Scene difference descriptions
^^^^^^^^
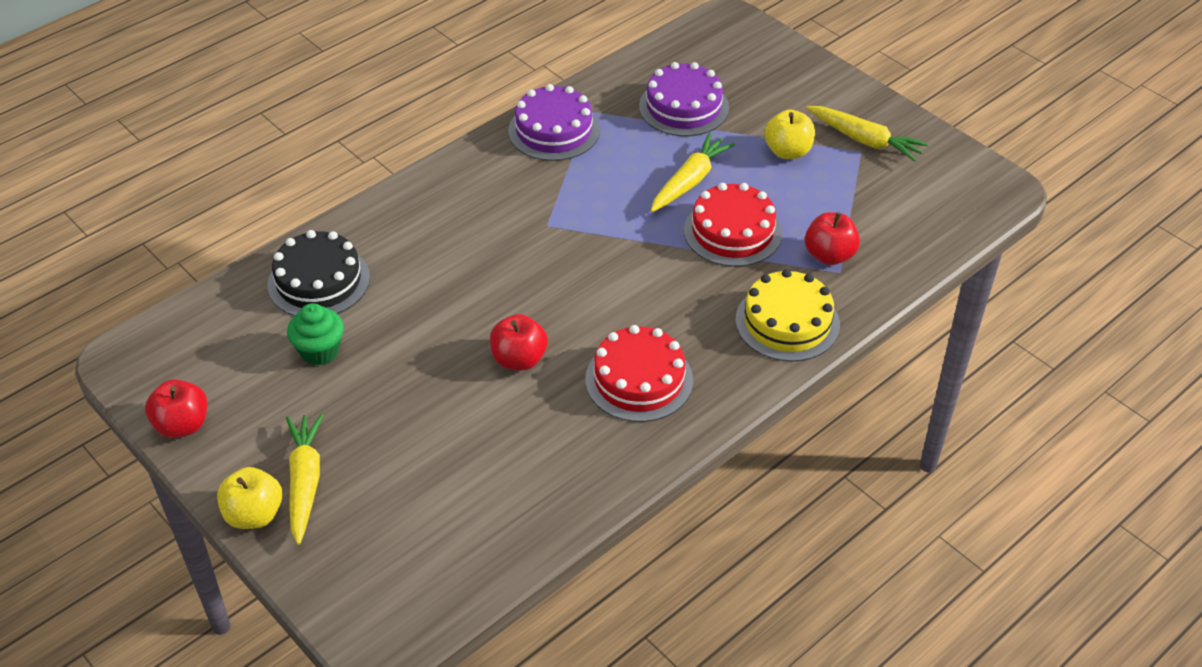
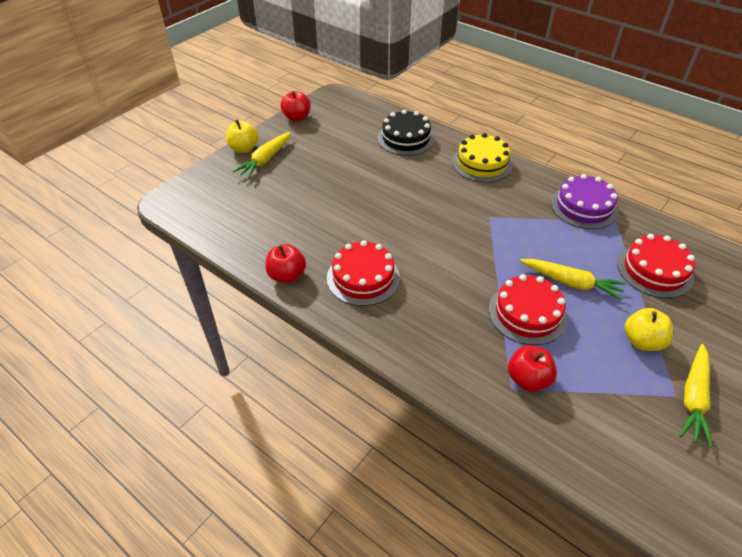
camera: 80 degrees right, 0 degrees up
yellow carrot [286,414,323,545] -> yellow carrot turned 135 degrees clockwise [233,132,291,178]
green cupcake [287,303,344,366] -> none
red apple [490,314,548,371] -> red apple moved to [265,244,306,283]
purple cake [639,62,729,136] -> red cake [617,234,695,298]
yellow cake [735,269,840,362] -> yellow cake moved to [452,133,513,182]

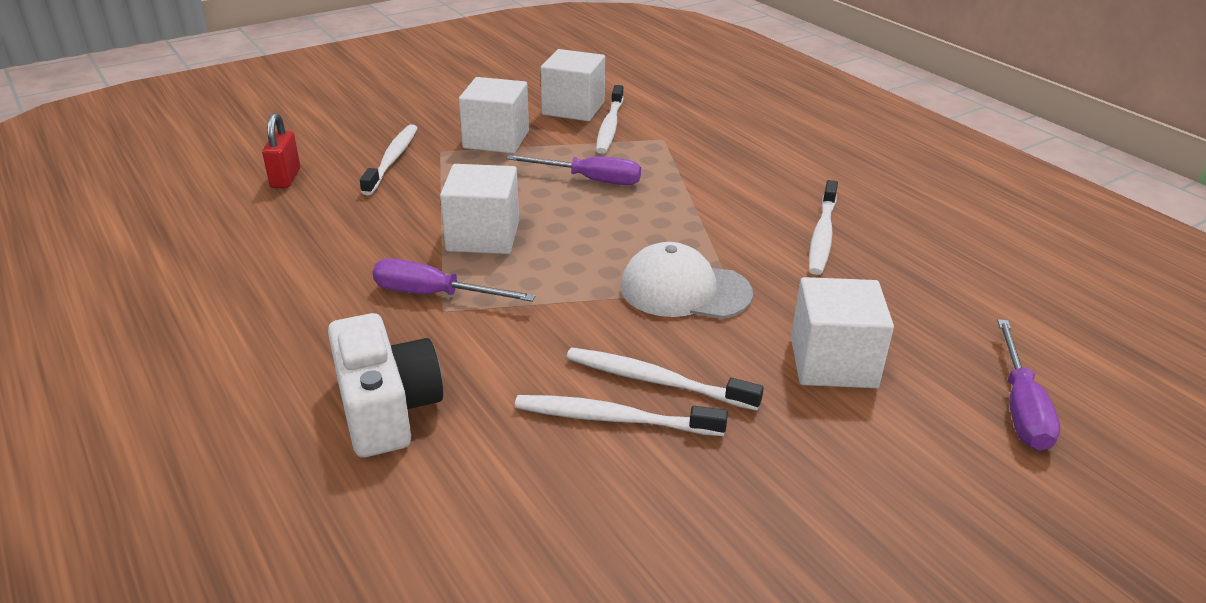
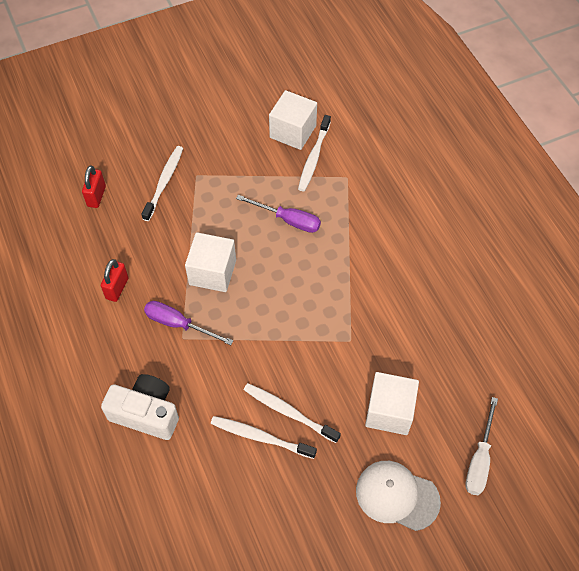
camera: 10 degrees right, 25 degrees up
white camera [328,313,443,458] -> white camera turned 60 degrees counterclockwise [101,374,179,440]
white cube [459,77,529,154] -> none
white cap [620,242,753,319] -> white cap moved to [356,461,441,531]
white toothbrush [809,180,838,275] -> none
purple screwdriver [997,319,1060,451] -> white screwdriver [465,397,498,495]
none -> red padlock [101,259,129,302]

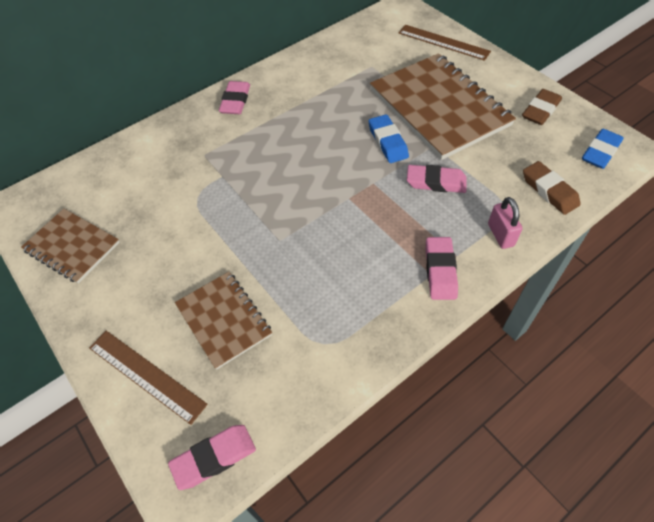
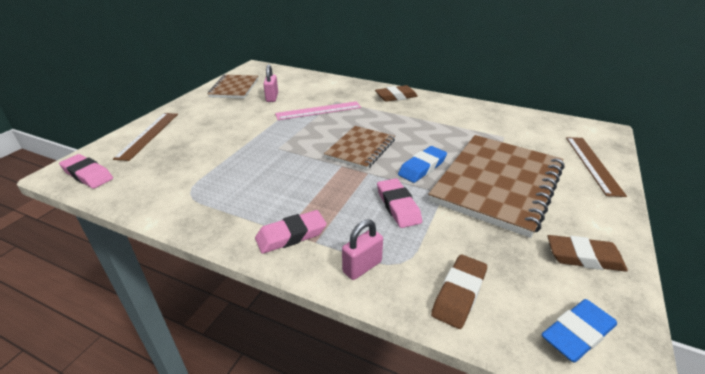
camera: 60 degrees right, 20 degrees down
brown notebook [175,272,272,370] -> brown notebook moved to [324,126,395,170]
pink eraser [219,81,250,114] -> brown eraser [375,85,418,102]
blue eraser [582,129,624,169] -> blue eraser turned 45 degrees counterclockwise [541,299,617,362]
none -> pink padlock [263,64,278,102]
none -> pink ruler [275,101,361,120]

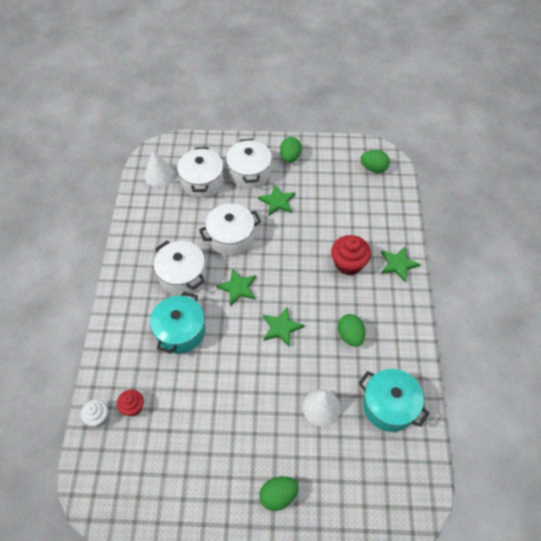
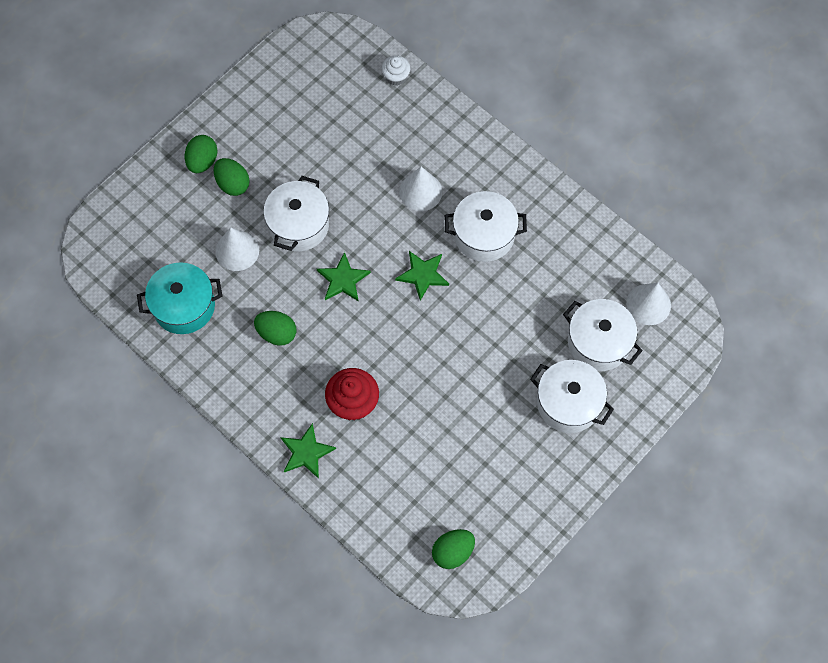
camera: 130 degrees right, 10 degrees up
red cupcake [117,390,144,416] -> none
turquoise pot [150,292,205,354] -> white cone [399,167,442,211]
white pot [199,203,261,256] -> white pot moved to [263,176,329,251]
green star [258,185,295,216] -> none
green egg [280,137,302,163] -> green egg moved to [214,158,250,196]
^^^^^^^^
# What you should do
Each record must be repeated verbatim, and no picture may appear in the copy.

# Finished task
camera: 80 degrees right, 0 degrees up
yellow carrot [286,414,323,545] -> yellow carrot turned 135 degrees clockwise [233,132,291,178]
green cupcake [287,303,344,366] -> none
red apple [490,314,548,371] -> red apple moved to [265,244,306,283]
purple cake [639,62,729,136] -> red cake [617,234,695,298]
yellow cake [735,269,840,362] -> yellow cake moved to [452,133,513,182]

camera: 10 degrees right, 25 degrees up
white camera [328,313,443,458] -> white camera turned 60 degrees counterclockwise [101,374,179,440]
white cube [459,77,529,154] -> none
white cap [620,242,753,319] -> white cap moved to [356,461,441,531]
white toothbrush [809,180,838,275] -> none
purple screwdriver [997,319,1060,451] -> white screwdriver [465,397,498,495]
none -> red padlock [101,259,129,302]

camera: 60 degrees right, 20 degrees down
brown notebook [175,272,272,370] -> brown notebook moved to [324,126,395,170]
pink eraser [219,81,250,114] -> brown eraser [375,85,418,102]
blue eraser [582,129,624,169] -> blue eraser turned 45 degrees counterclockwise [541,299,617,362]
none -> pink padlock [263,64,278,102]
none -> pink ruler [275,101,361,120]

camera: 130 degrees right, 10 degrees up
red cupcake [117,390,144,416] -> none
turquoise pot [150,292,205,354] -> white cone [399,167,442,211]
white pot [199,203,261,256] -> white pot moved to [263,176,329,251]
green star [258,185,295,216] -> none
green egg [280,137,302,163] -> green egg moved to [214,158,250,196]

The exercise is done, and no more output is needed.